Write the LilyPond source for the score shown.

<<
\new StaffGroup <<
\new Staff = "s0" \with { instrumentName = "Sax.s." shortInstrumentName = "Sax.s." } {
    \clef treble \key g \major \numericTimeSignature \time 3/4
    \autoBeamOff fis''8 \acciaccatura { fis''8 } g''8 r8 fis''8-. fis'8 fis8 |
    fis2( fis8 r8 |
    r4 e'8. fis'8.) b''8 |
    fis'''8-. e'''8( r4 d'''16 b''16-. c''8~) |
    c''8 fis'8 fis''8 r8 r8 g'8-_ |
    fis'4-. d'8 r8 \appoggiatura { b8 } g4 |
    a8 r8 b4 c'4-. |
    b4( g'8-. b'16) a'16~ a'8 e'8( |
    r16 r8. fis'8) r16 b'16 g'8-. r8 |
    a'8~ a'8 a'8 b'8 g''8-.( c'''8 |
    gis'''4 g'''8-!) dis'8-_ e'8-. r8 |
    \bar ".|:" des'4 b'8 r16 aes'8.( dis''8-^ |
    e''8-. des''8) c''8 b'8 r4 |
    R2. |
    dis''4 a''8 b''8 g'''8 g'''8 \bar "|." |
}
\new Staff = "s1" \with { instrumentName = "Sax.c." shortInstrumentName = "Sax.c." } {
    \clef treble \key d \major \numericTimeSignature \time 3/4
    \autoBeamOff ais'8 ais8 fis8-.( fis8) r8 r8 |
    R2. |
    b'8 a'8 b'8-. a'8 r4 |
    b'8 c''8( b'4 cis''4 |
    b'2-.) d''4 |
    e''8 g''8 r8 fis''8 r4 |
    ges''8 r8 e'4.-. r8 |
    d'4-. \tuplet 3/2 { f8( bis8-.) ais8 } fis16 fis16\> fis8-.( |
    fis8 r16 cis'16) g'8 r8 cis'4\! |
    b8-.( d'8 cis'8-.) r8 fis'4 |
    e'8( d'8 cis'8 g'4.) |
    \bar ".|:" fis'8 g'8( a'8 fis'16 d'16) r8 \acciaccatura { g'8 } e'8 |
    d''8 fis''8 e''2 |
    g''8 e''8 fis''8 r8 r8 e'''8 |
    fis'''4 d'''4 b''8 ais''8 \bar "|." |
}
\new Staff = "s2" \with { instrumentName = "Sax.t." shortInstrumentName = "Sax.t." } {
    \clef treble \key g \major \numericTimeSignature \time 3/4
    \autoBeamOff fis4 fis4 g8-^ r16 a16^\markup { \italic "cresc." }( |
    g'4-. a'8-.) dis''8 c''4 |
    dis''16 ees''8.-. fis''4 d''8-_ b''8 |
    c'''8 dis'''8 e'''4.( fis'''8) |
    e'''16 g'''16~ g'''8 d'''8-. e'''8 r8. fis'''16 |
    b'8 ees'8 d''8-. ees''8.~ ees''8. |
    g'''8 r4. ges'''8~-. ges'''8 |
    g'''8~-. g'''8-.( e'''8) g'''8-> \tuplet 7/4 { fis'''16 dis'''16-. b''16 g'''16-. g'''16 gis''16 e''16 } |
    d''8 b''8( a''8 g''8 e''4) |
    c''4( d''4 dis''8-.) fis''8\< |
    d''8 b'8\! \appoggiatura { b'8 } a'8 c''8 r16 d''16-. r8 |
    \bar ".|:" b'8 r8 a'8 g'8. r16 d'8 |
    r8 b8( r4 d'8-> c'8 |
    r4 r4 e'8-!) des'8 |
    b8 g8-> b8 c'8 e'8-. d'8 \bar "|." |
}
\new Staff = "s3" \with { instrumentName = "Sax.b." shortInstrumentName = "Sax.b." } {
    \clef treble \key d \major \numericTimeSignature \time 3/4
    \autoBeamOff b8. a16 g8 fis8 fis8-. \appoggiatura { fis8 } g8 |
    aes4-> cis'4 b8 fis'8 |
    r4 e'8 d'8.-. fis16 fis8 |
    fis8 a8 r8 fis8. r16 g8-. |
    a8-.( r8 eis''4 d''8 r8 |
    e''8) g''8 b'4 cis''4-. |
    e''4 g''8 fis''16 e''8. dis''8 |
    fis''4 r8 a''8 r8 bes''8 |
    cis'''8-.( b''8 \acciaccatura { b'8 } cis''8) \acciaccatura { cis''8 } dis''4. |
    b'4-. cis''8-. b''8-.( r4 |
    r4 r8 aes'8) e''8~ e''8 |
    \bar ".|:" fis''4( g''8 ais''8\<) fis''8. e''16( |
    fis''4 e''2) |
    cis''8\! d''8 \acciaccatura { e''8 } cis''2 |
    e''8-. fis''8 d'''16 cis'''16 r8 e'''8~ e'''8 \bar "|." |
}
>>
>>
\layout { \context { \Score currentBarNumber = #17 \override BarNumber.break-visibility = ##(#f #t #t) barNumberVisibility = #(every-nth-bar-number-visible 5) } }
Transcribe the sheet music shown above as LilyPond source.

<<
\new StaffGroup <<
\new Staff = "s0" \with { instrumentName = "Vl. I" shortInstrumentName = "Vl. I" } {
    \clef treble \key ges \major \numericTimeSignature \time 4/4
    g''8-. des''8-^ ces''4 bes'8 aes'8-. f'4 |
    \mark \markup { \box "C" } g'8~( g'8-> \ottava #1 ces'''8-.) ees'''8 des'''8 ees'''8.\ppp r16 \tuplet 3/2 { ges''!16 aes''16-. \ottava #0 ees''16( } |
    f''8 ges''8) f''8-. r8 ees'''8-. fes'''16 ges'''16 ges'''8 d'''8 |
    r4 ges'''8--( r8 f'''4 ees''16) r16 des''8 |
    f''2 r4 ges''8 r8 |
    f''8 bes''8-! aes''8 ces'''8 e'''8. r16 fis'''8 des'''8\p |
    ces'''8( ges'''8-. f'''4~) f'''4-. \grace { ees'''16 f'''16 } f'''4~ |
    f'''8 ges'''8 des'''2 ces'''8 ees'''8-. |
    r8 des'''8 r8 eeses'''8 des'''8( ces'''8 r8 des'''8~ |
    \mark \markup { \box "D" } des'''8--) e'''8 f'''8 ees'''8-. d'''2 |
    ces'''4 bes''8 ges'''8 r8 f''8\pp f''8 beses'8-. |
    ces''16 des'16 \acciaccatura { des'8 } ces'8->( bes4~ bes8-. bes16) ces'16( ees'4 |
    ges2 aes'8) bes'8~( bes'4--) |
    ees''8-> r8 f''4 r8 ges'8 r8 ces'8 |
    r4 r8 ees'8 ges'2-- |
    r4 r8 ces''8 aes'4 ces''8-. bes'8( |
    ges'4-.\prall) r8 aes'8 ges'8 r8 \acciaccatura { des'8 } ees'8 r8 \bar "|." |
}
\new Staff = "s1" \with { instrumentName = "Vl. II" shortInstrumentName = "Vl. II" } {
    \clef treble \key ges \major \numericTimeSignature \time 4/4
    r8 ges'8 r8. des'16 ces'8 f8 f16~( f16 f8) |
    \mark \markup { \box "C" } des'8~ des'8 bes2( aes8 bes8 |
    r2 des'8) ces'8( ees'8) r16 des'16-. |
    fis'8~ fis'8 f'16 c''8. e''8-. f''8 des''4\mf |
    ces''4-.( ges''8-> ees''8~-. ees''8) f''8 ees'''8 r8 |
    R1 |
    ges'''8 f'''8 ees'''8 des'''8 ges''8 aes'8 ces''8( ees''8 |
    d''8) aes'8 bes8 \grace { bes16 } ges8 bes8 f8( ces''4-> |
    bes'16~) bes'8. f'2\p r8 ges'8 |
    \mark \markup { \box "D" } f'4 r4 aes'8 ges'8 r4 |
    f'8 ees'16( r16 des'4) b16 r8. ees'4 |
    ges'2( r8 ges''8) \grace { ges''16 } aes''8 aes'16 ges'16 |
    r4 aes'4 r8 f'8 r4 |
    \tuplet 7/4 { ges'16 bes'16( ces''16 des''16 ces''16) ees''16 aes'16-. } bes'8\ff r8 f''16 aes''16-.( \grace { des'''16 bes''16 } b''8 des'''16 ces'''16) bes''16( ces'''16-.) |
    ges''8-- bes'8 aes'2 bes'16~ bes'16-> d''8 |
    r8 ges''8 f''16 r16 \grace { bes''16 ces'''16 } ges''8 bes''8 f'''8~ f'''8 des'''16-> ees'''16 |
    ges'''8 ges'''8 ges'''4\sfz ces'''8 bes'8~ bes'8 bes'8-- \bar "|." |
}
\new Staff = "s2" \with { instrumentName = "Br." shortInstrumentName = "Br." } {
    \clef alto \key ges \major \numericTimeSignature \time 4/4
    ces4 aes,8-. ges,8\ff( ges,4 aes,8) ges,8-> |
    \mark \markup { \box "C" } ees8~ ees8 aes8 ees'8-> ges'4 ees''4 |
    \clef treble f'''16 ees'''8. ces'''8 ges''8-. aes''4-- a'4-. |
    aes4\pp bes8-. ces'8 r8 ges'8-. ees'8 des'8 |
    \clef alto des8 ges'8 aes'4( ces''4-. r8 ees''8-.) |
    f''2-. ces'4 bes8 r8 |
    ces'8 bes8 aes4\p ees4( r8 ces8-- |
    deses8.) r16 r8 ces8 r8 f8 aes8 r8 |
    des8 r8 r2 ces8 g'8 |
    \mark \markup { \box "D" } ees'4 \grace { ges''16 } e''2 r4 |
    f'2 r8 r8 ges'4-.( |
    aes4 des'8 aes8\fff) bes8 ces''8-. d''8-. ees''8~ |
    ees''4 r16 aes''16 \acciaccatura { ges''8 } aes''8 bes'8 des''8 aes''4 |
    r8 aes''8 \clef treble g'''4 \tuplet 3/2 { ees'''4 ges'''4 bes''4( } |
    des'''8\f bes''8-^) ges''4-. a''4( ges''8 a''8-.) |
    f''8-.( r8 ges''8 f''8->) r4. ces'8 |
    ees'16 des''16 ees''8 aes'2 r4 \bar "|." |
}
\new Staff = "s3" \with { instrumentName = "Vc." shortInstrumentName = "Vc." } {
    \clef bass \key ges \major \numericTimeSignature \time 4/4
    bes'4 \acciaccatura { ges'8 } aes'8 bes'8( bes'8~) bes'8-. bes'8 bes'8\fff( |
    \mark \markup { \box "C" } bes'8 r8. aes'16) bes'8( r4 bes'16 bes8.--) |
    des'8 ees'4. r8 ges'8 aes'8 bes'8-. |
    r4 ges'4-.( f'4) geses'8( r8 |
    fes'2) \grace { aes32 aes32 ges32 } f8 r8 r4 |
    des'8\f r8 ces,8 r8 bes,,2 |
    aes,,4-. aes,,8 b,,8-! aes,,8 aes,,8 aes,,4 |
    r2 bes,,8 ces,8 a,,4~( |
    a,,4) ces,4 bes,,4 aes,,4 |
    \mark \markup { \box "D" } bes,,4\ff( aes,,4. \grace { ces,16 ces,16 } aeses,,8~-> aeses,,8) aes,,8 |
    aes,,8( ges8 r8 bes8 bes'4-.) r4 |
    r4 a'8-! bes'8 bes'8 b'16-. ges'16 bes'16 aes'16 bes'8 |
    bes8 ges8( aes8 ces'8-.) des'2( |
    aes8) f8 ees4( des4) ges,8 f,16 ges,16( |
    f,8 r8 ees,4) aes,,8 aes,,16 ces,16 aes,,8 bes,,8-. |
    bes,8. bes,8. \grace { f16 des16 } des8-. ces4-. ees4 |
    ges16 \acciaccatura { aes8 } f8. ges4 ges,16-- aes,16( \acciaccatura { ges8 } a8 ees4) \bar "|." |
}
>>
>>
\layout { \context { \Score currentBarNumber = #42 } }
════
Count the lines in the entries that contain the string "appoggiatura". Reply with only that number.

:: WRITTEN ANSWER ::
3